_YOUR ASSIGNMENT_: Exactly the lines from the one holding "none -> black brick E3:F3 level 2" through the final line of the data are wanted, copied as written.
── SOURCE DATA ──
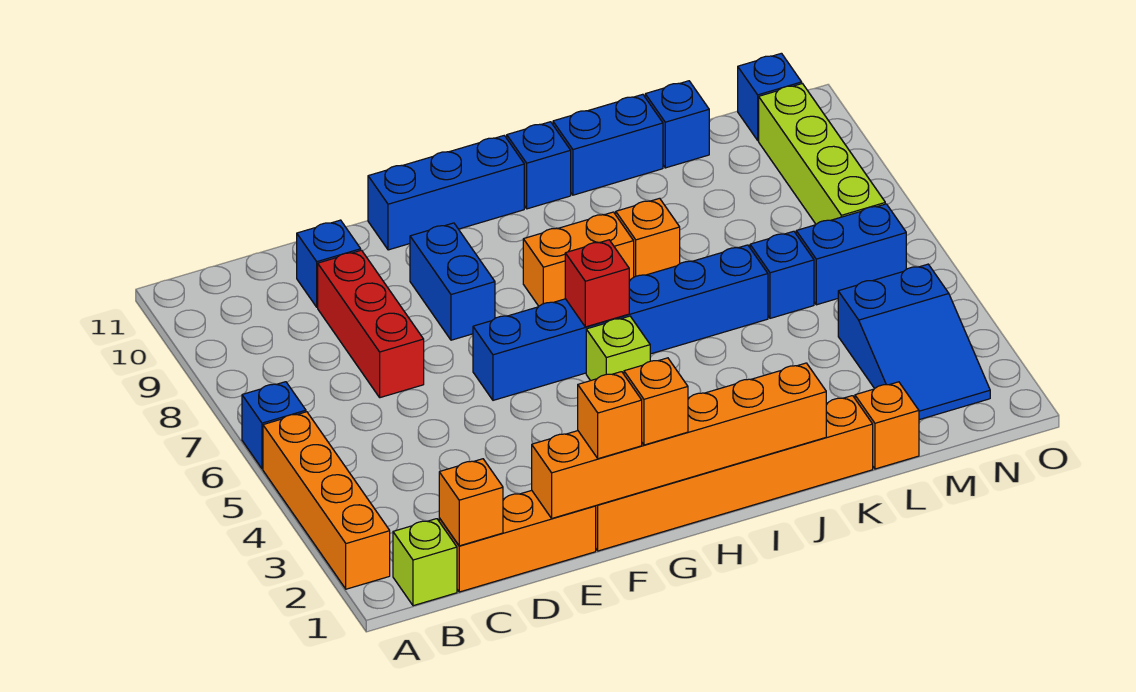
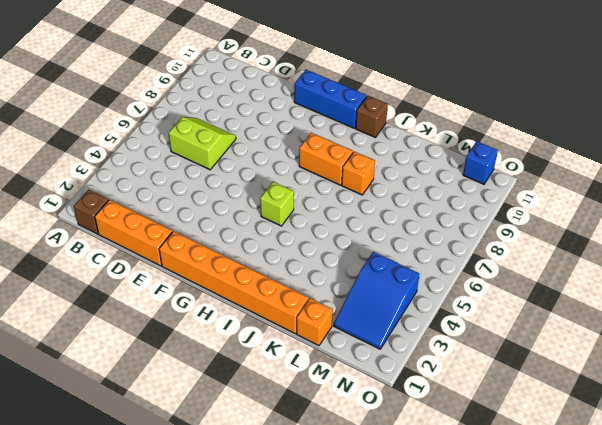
brown brick B1 level 1 -> lime brick B1 level 1
lime slope C6:D7 level 1 top 6 -> red brick D7:D9 level 1
brown brick I11 level 1 -> blue brick I11 level 1
none -> orange brick A2:A5 level 1
none -> blue brick A6 level 1
none -> blue brick D10 level 1

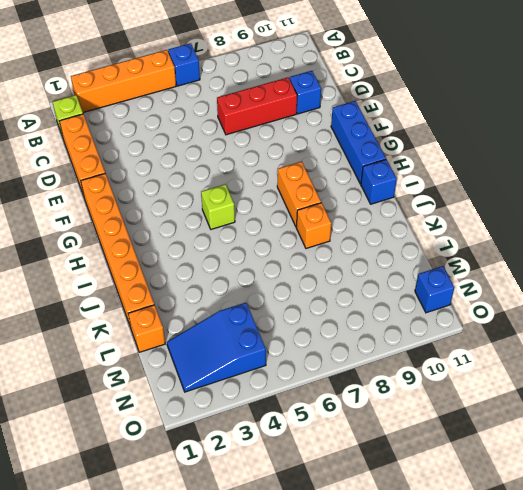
none -> blue brick F6:K6 level 1
none -> blue brick F8:F9 level 1
none -> blue brick J11:K11 level 1

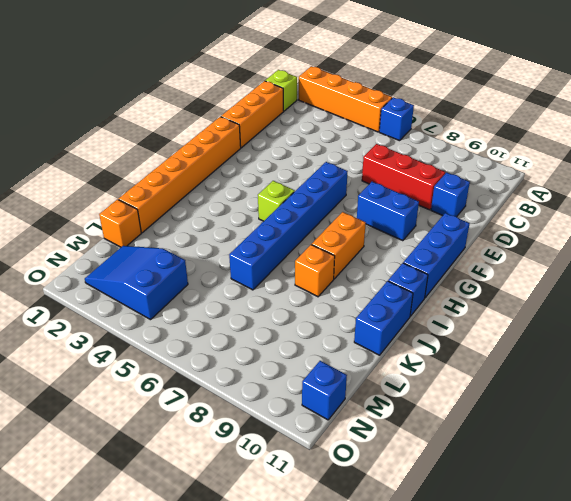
none -> blue brick L6 level 1
none -> blue brick L11 level 1
none -> blue brick M6:N6 level 1

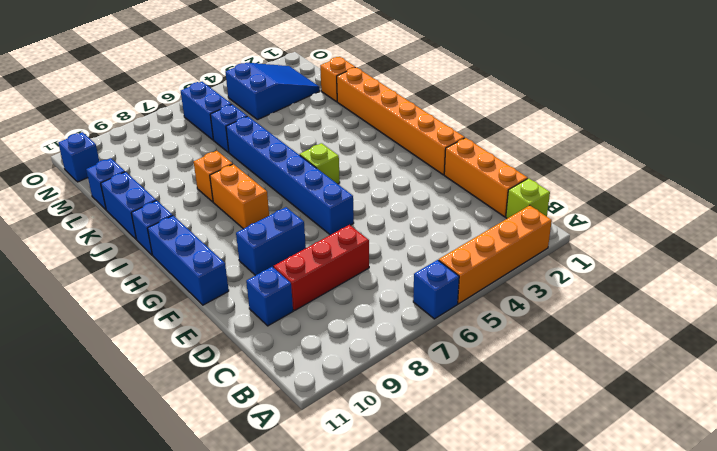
none -> lime brick N7:N10 level 1
none -> orange brick C1 level 2
none -> orange brick E1:J1 level 2

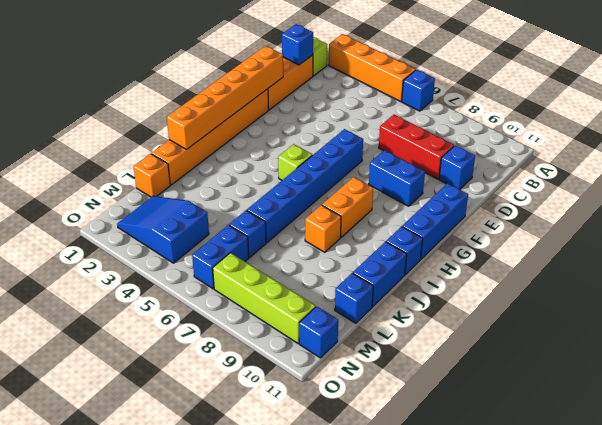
blue brick C1 level 2 -> orange brick C1 level 2
none -> red brick H6 level 2
none -> orange brick F1 level 3
none -> orange brick G1 level 3

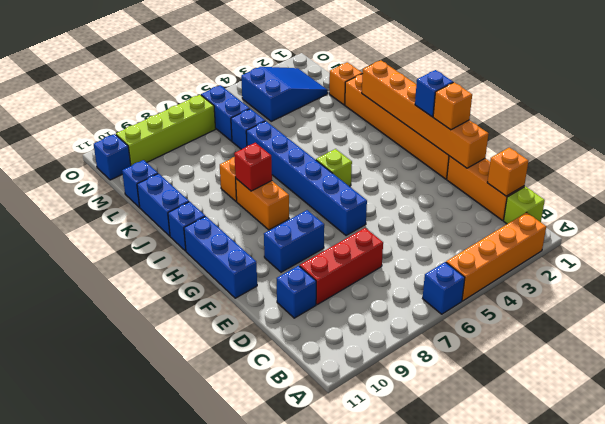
blue brick G1 level 3 -> orange brick G1 level 3
red brick I8 level 2 -> red brick H6 level 2

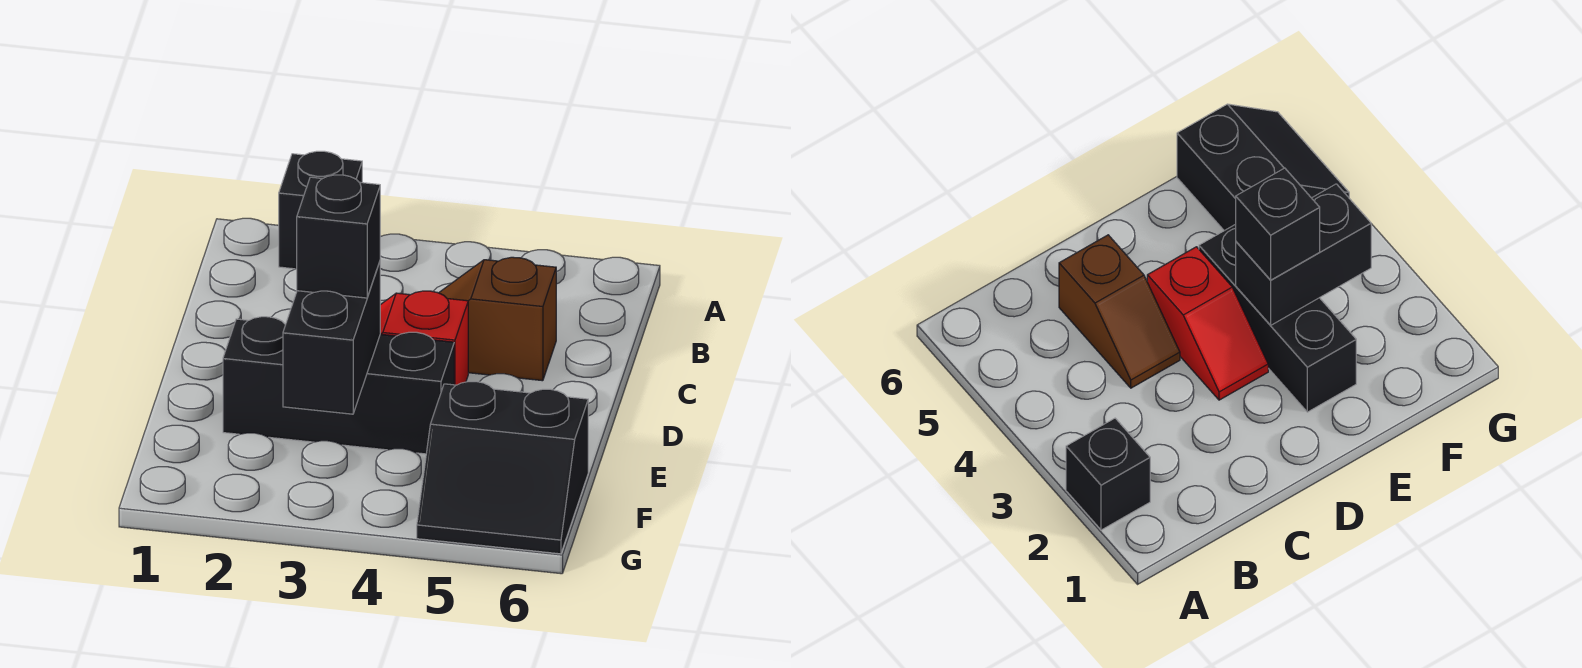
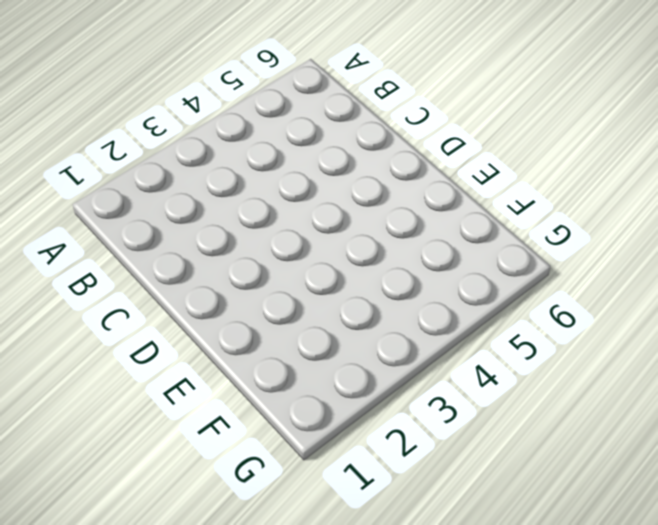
none -> black brick A2 level 1
none -> brown slope C4:C5 level 1 top 5

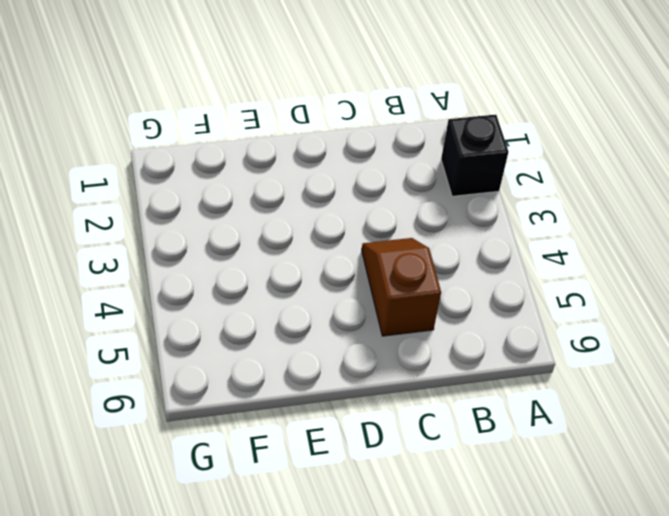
none -> red slope D3:D4 level 1 top 4
none -> black brick E2:E4 level 1

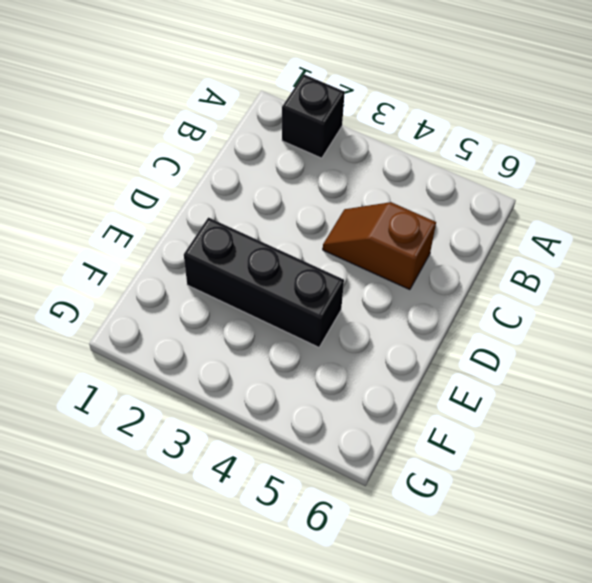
none -> red slope D3:D4 level 1 top 4
none -> black slope F5:G6 level 1 top F

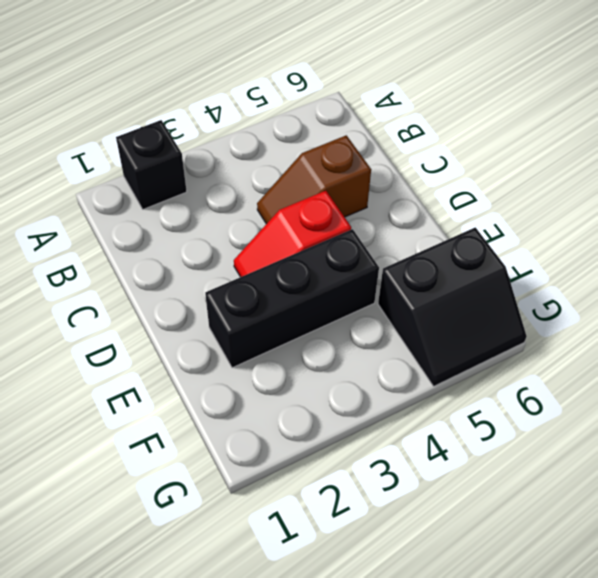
none -> black brick E3:F3 level 2
none -> black brick E3 level 3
───
_FINISHED TASK_:
none -> black brick E3:F3 level 2
none -> black brick E3 level 3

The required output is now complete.